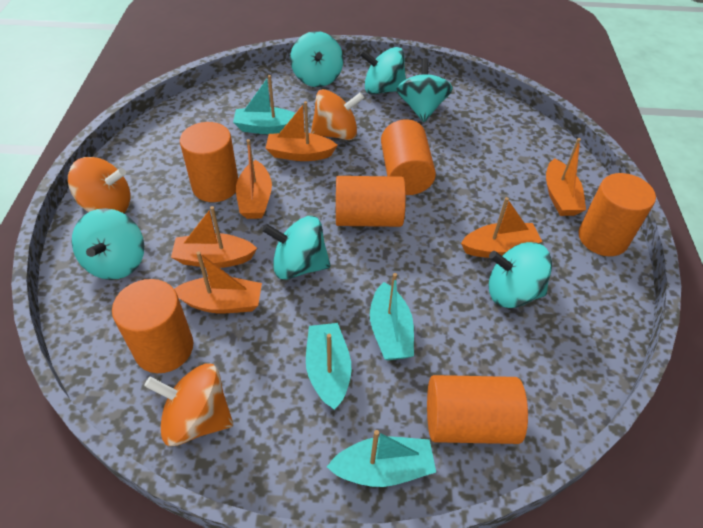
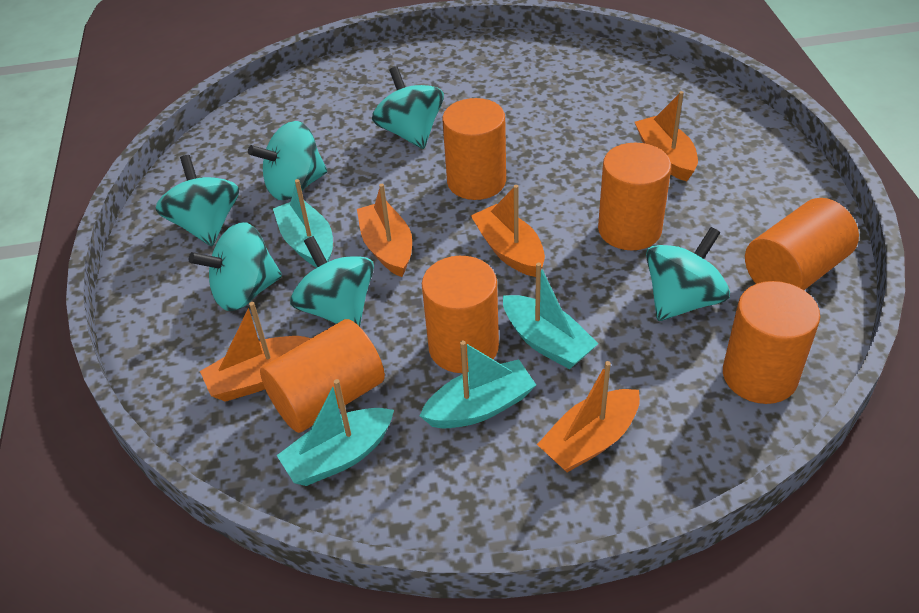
orange boat: 6 -> 5
orange spinning top: 3 -> 0

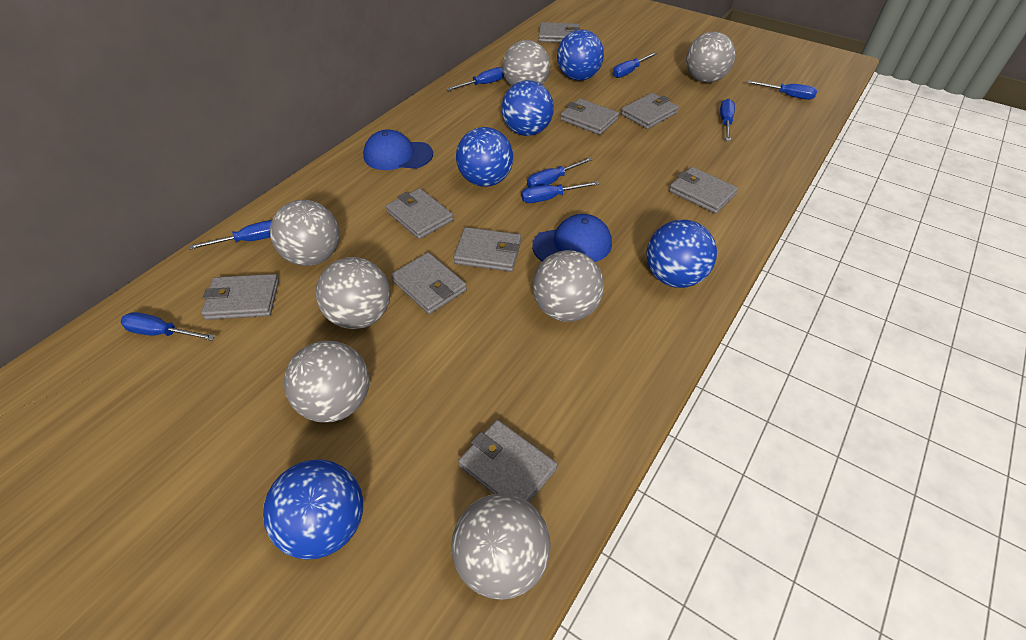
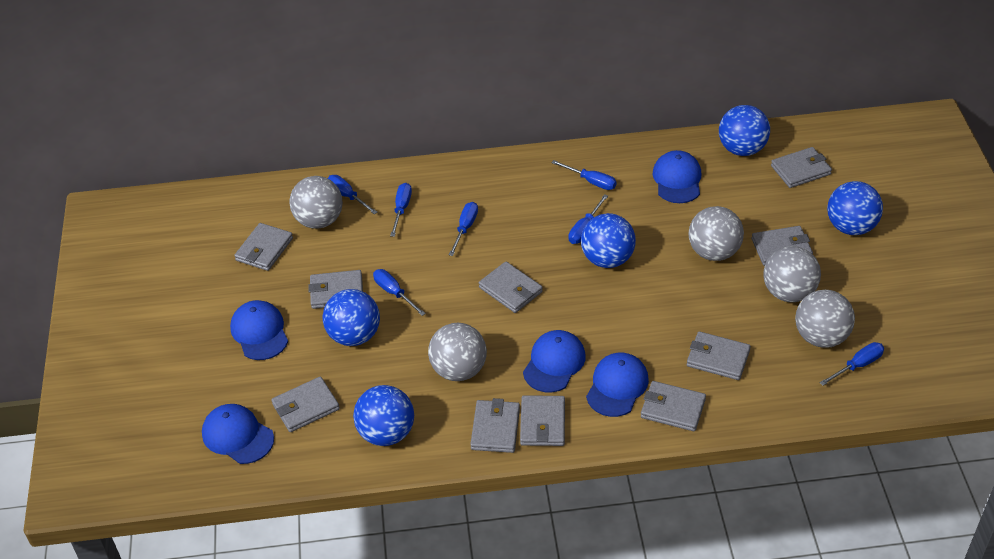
blue cap: 2 -> 5
blue screwdriver: 8 -> 7
grey ball: 7 -> 5
grey wallet: 9 -> 10

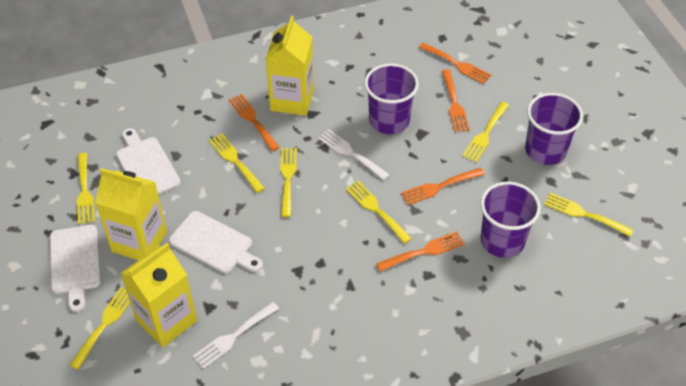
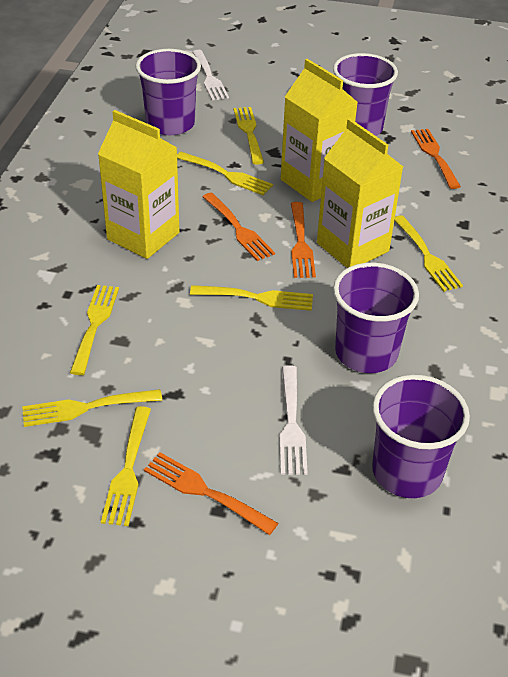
orange fork: 5 -> 4
purple cup: 3 -> 4
white cutting board: 3 -> 0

**EXERCISE AIM**
Set down word for word every line from the line containing "grey ball: 7 -> 5" through the last line of the entries, and nothing more; no pictures.

**EXERCISE RESULT**
grey ball: 7 -> 5
grey wallet: 9 -> 10

orange fork: 5 -> 4
purple cup: 3 -> 4
white cutting board: 3 -> 0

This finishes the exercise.